_Your instructions:_
Look through the data that follows and copy each line with the string "round".

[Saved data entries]
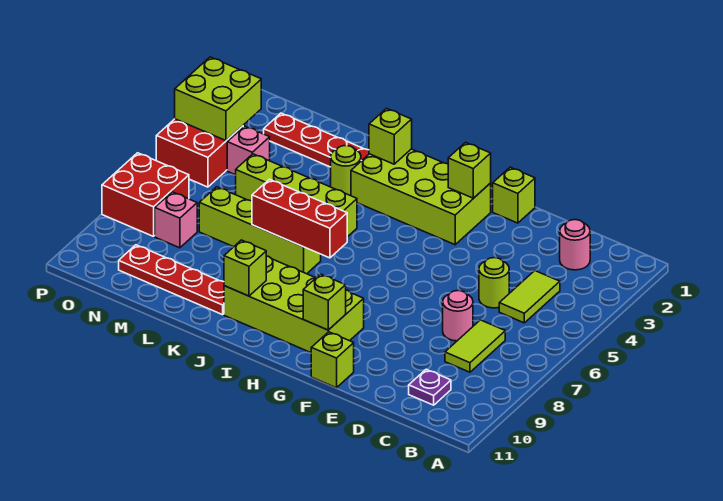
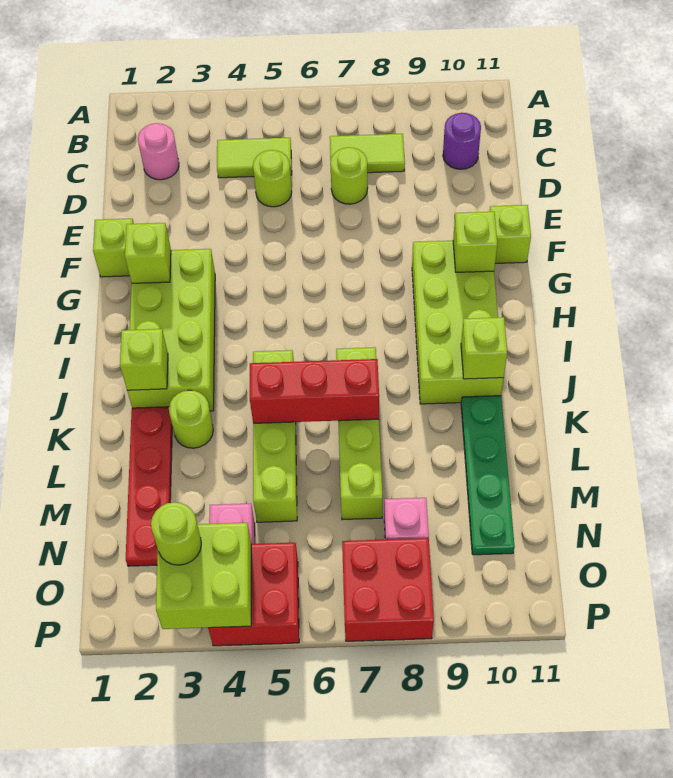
purple 1x1 plate [409,369,451,405] -> purple 1x1 round brick [443,113,481,169]
pink 1x1 round brick [443,291,473,341] -> lime 1x1 round brick [330,147,368,204]
red 1x3 brick [252,179,347,258] -> red 1x3 brick turned to [250,359,379,423]
red 1x4 plate [119,245,224,315] -> green 1x4 plate [461,396,515,555]
none -> lime 1x1 round brick [151,502,201,565]

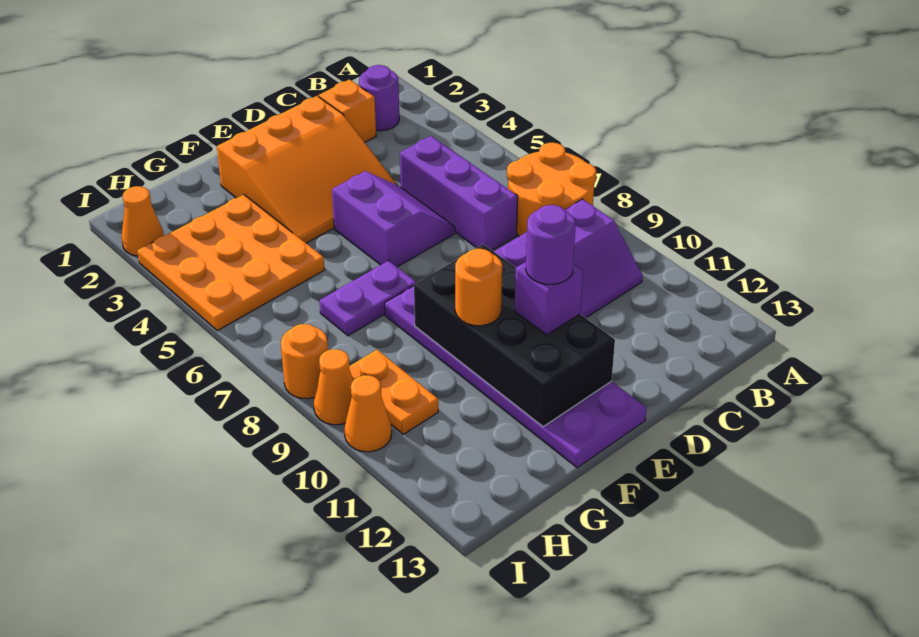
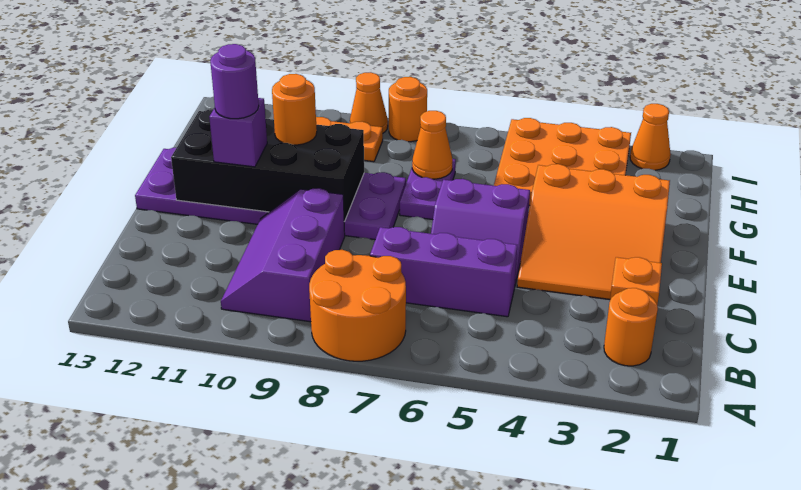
purple 1x1 round brick [359,65,399,131] -> orange 1x1 round brick [604,288,658,366]
orange 3x3 slope [217,96,397,243] -> orange 3x3 slope turned to [517,164,670,299]
orange 1x1 cone [344,375,392,452] -> orange 1x1 cone moved to [412,111,453,179]

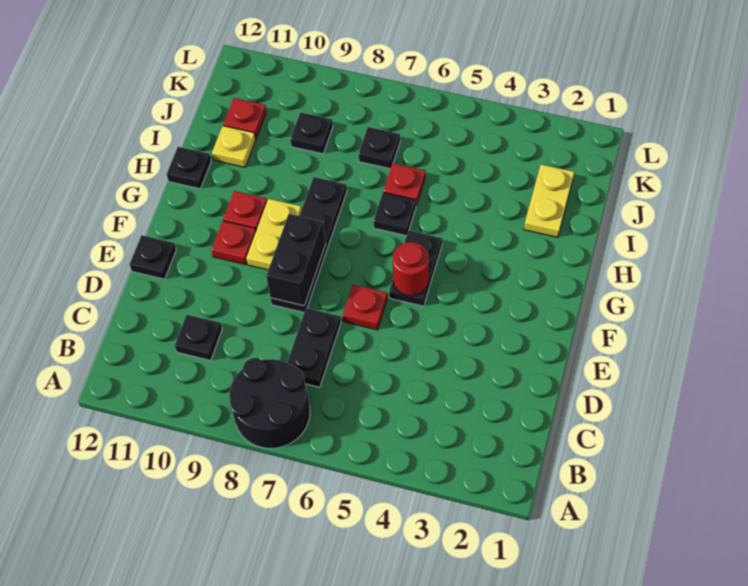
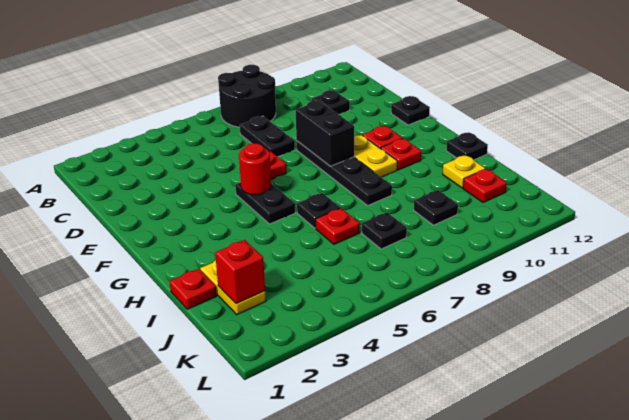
none -> red 1x1 plate [169,269,217,309]
none -> red 1x1 brick [215,240,265,304]

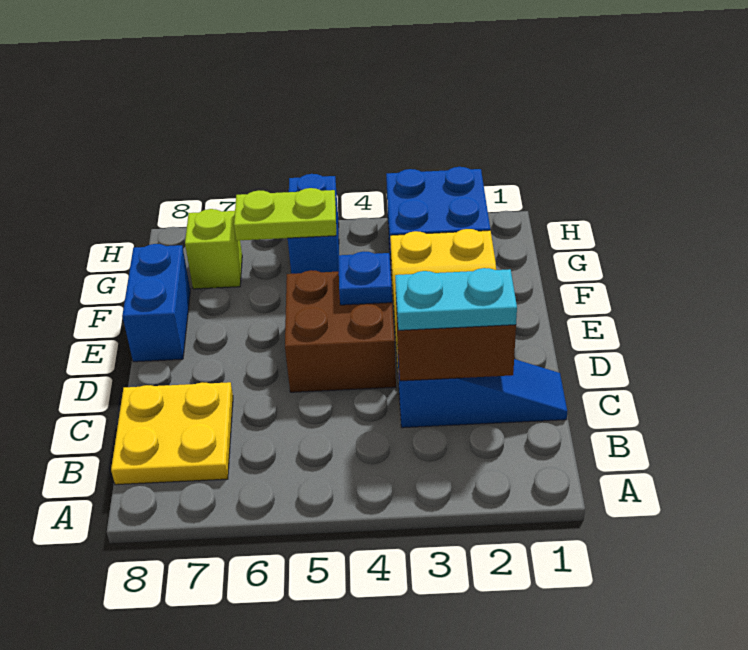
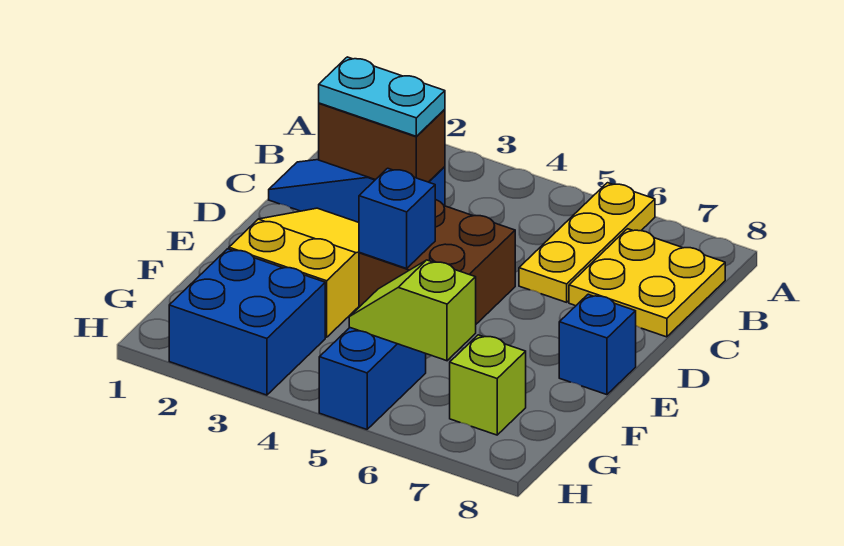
none -> yellow 1x3 plate [519,183,655,302]
blue 1x1 plate [338,252,392,305] -> blue 1x1 brick [359,168,435,268]
blue 1x2 brick [122,244,190,362] -> blue 1x1 brick [559,294,636,395]
lime 1x2 plate [234,188,336,241] -> lime 1x2 slope [349,260,476,361]

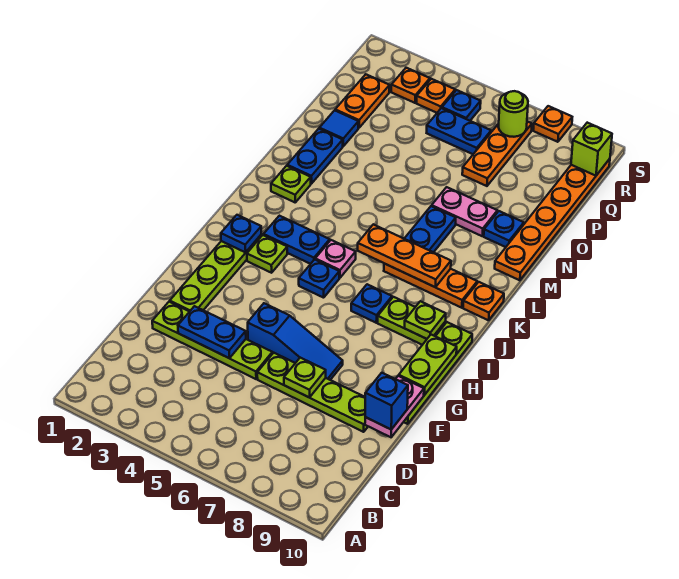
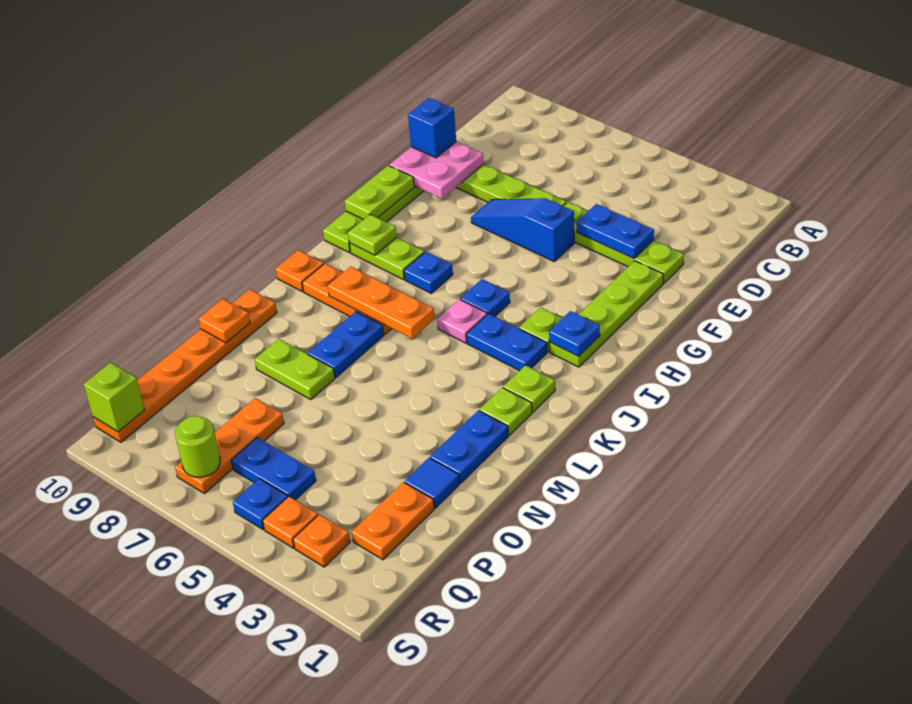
lime 1x1 plate [284,358,326,398] -> lime 1x1 plate moved to [503,365,555,412]
pink 1x2 plate [365,376,424,437] -> pink 2x2 plate [389,142,484,199]
pink 1x2 plate [432,187,497,236] -> lime 1x2 plate [255,339,335,400]
blue 1x1 plate [484,211,524,247] -> none
orange 1x1 plate [533,106,572,142] -> orange 1x1 plate moved to [199,299,250,343]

_Answer to this problem:_
purple 1x1 plate [409,369,451,405] -> purple 1x1 round brick [443,113,481,169]
pink 1x1 round brick [443,291,473,341] -> lime 1x1 round brick [330,147,368,204]
none -> lime 1x1 round brick [151,502,201,565]
purple 1x1 round brick [359,65,399,131] -> orange 1x1 round brick [604,288,658,366]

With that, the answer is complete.